**EXERCISE PROMPT**
Write the data out again exactly, with no pictures.

▼

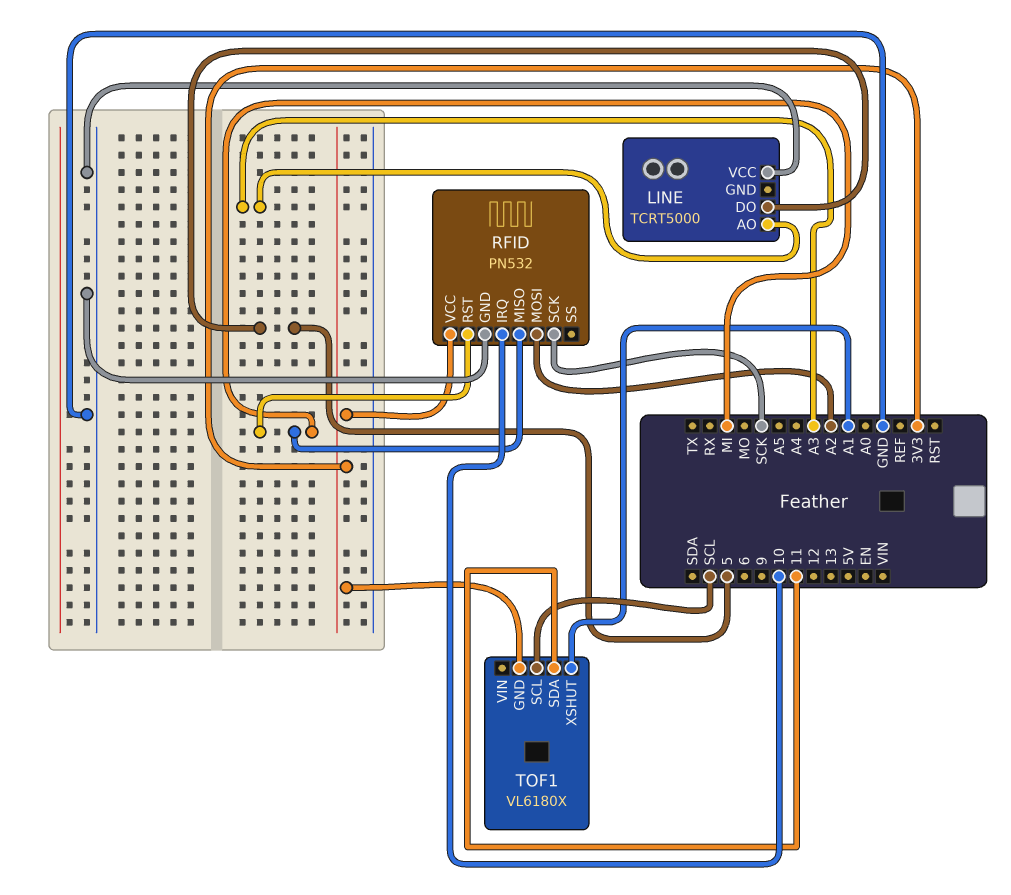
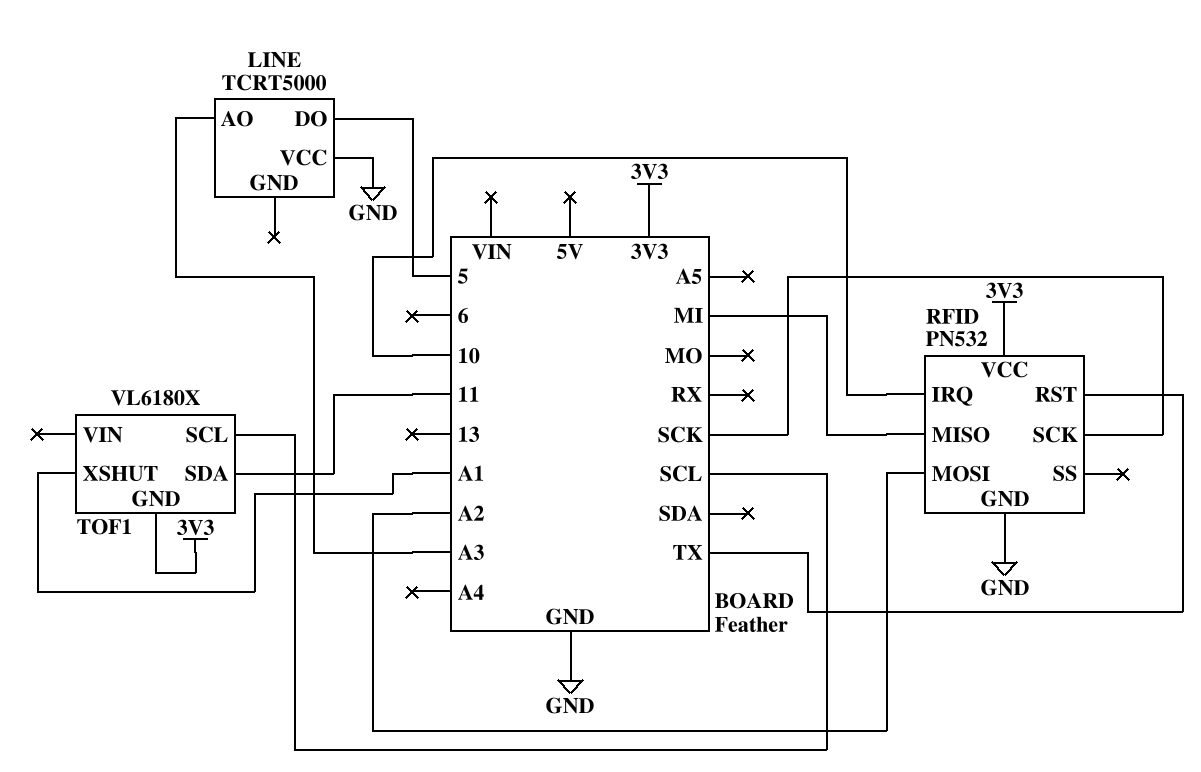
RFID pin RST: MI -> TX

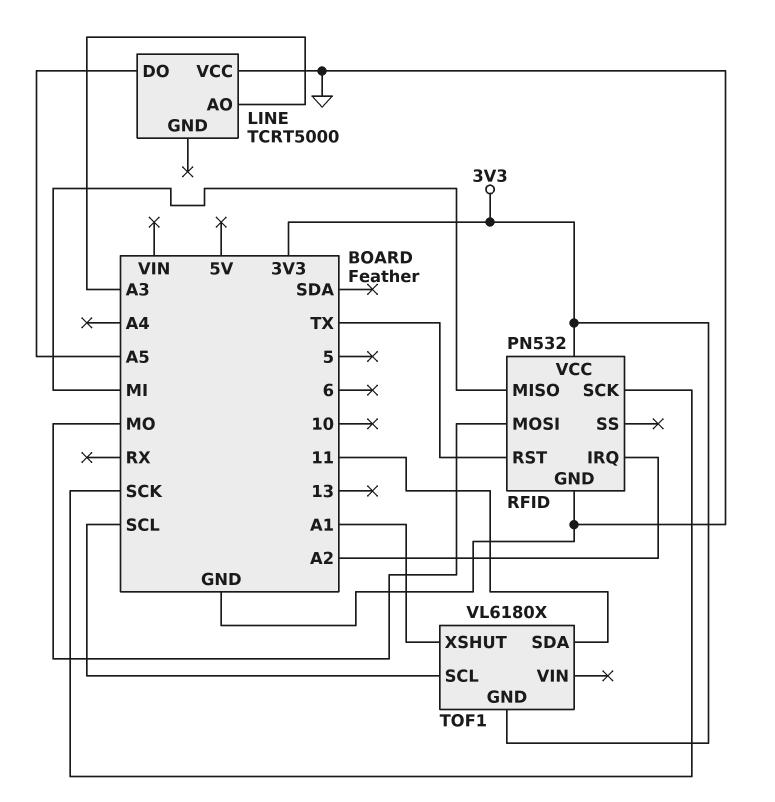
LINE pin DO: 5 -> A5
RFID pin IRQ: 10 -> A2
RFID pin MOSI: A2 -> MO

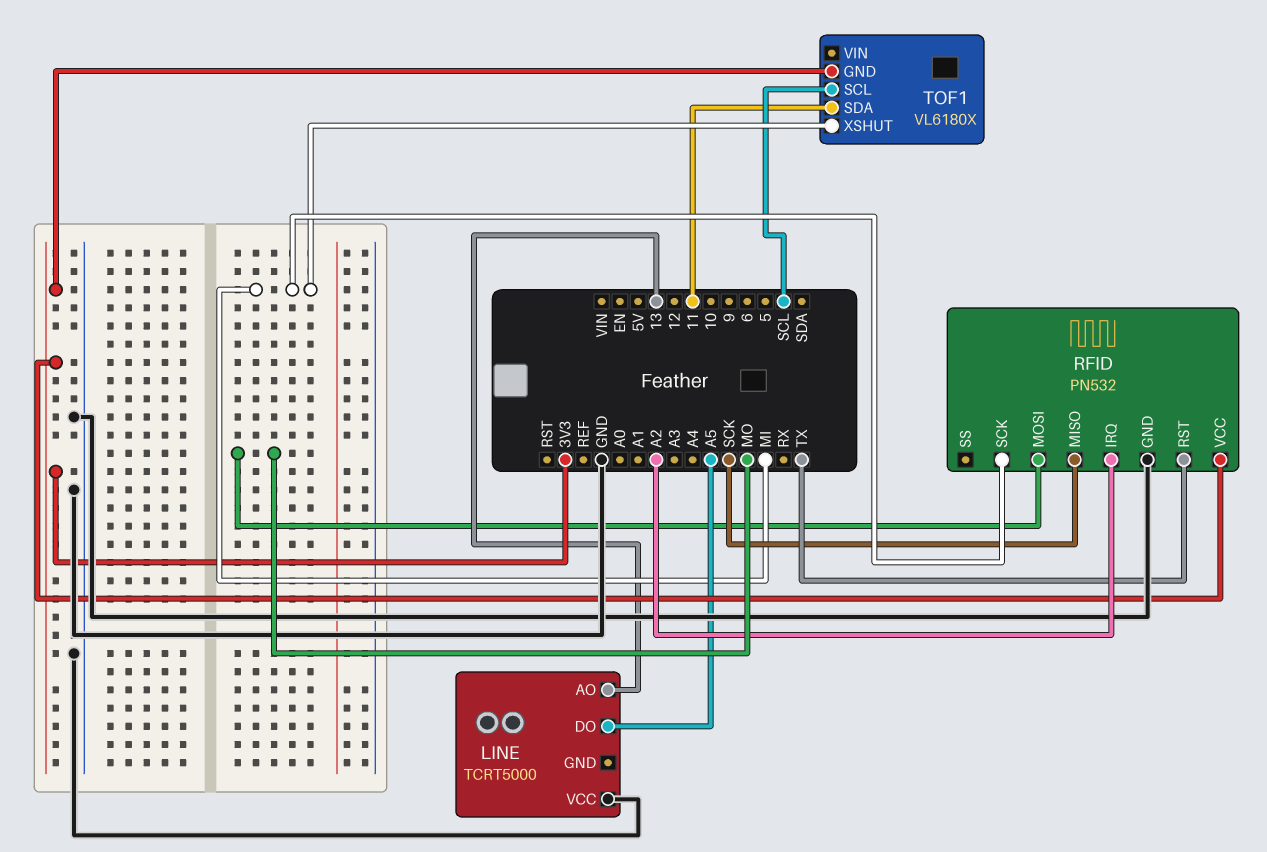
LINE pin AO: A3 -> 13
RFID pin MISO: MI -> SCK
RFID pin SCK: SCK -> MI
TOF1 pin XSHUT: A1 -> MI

▲

**TASK OUTPUT**
RFID pin RST: MI -> TX

LINE pin DO: 5 -> A5
RFID pin IRQ: 10 -> A2
RFID pin MOSI: A2 -> MO

LINE pin AO: A3 -> 13
RFID pin MISO: MI -> SCK
RFID pin SCK: SCK -> MI
TOF1 pin XSHUT: A1 -> MI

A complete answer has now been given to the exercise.